## WHAT YOU HAVE TO DO
Go through the listing and repeat each entry exactly, but include no pictures.
_ _ _ _ _ _ _
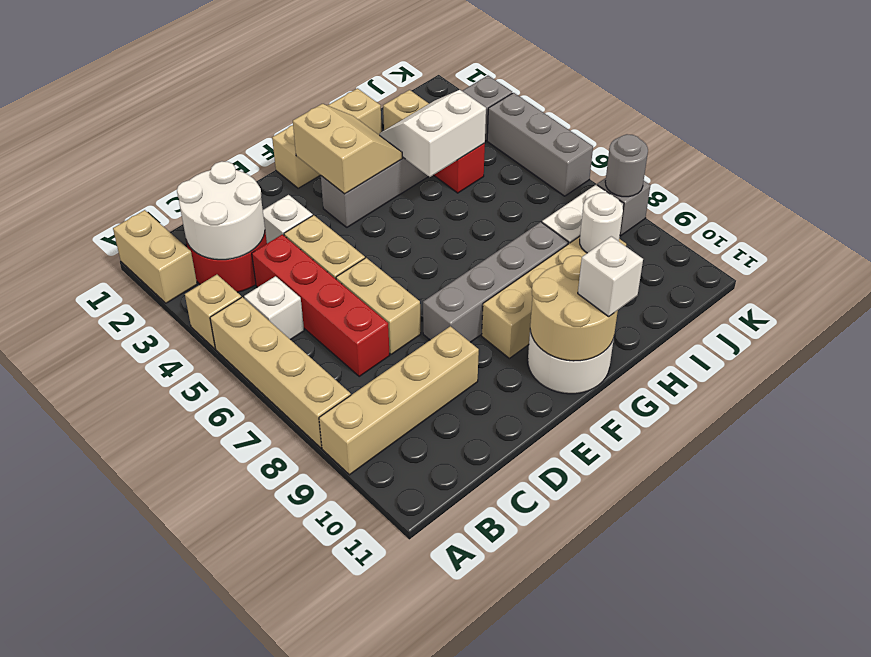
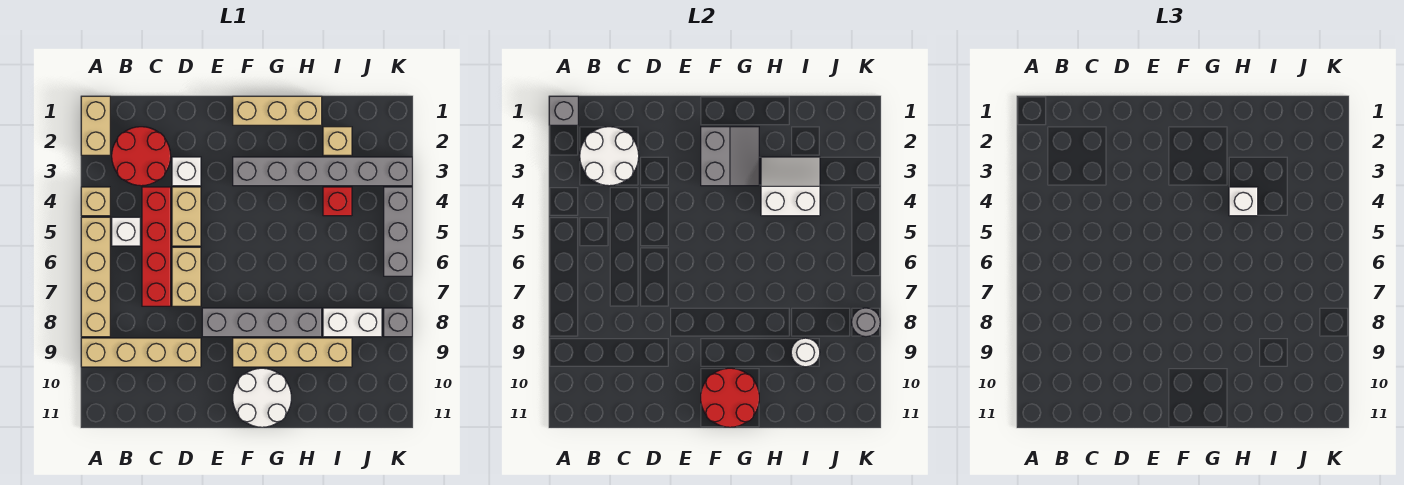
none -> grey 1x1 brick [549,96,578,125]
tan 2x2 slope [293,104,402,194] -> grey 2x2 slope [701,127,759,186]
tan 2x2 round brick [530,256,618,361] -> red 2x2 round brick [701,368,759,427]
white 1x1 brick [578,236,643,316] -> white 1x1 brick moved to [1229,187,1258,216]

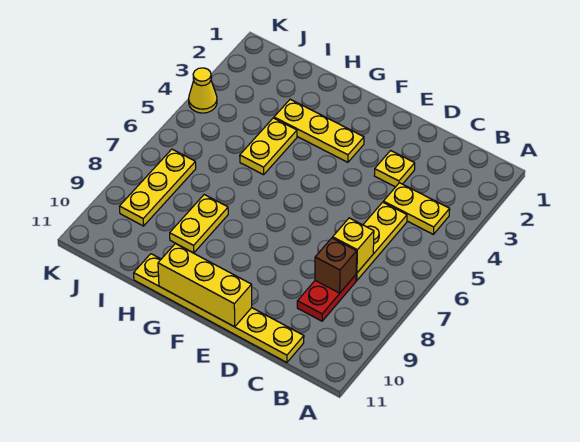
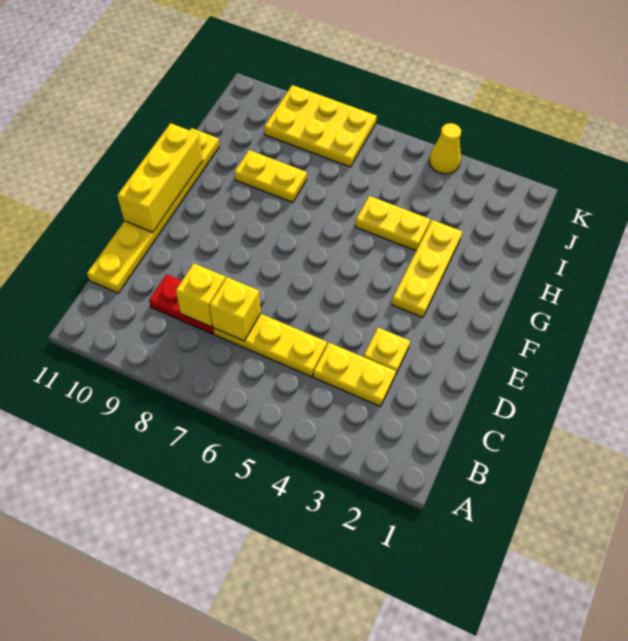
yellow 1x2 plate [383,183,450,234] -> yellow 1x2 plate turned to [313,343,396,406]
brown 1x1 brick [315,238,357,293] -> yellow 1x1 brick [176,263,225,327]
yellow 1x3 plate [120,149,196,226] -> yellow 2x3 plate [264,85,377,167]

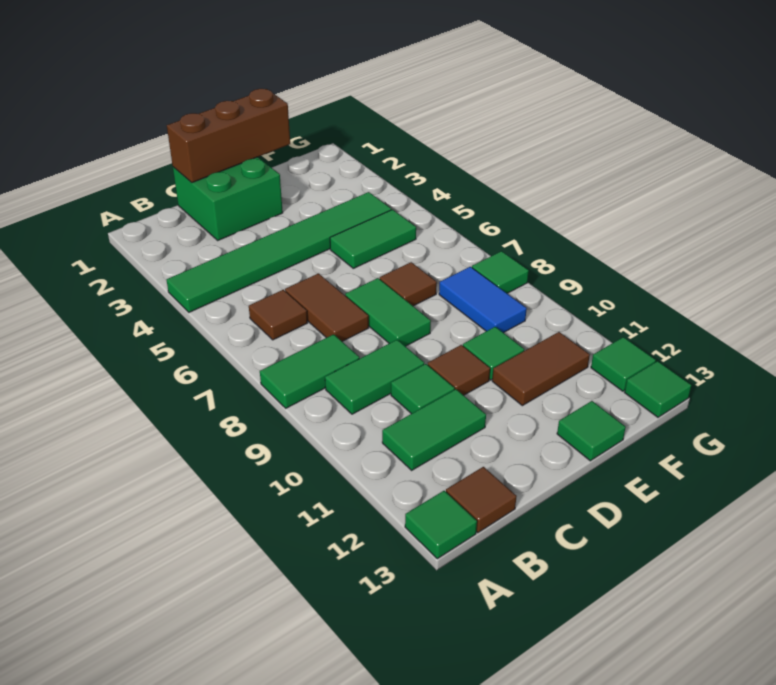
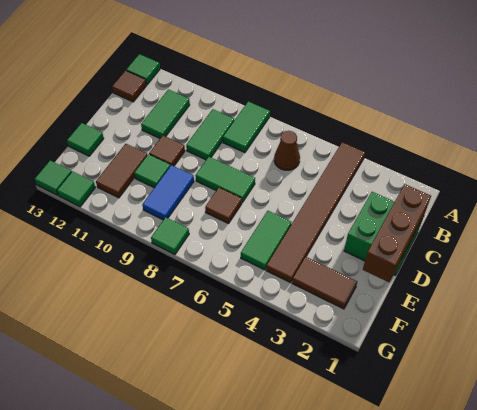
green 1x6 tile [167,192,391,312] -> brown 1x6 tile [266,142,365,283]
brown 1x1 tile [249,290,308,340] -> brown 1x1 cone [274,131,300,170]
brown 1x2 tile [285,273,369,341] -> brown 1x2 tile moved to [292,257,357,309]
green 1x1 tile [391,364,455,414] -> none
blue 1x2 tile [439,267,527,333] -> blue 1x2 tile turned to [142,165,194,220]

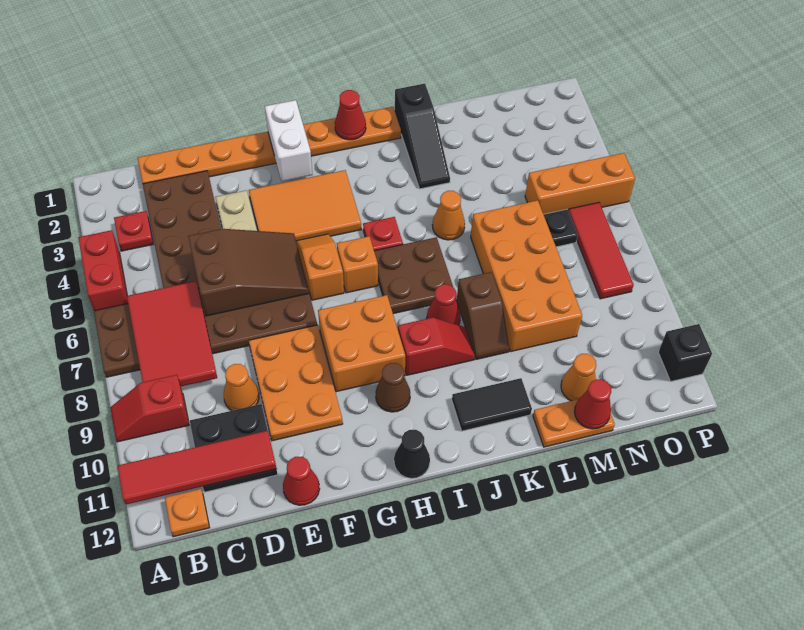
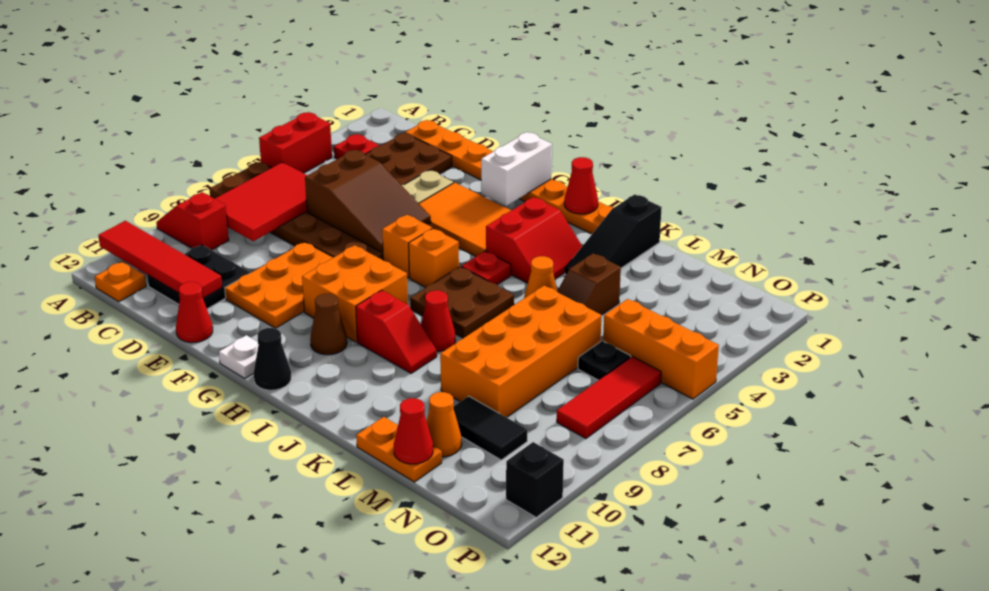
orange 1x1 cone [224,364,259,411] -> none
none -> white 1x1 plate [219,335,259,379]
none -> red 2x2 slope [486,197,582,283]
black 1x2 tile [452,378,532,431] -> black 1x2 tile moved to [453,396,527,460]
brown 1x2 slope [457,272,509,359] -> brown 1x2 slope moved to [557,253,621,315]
_ _ _ _ _ _ _
## ANSWER FOR THIS EXERCISE
none -> grey 1x1 brick [549,96,578,125]
tan 2x2 slope [293,104,402,194] -> grey 2x2 slope [701,127,759,186]
tan 2x2 round brick [530,256,618,361] -> red 2x2 round brick [701,368,759,427]
white 1x1 brick [578,236,643,316] -> white 1x1 brick moved to [1229,187,1258,216]

yellow 1x2 plate [383,183,450,234] -> yellow 1x2 plate turned to [313,343,396,406]
brown 1x1 brick [315,238,357,293] -> yellow 1x1 brick [176,263,225,327]
yellow 1x3 plate [120,149,196,226] -> yellow 2x3 plate [264,85,377,167]

green 1x6 tile [167,192,391,312] -> brown 1x6 tile [266,142,365,283]
brown 1x1 tile [249,290,308,340] -> brown 1x1 cone [274,131,300,170]
brown 1x2 tile [285,273,369,341] -> brown 1x2 tile moved to [292,257,357,309]
green 1x1 tile [391,364,455,414] -> none
blue 1x2 tile [439,267,527,333] -> blue 1x2 tile turned to [142,165,194,220]

orange 1x1 cone [224,364,259,411] -> none
none -> white 1x1 plate [219,335,259,379]
none -> red 2x2 slope [486,197,582,283]
black 1x2 tile [452,378,532,431] -> black 1x2 tile moved to [453,396,527,460]
brown 1x2 slope [457,272,509,359] -> brown 1x2 slope moved to [557,253,621,315]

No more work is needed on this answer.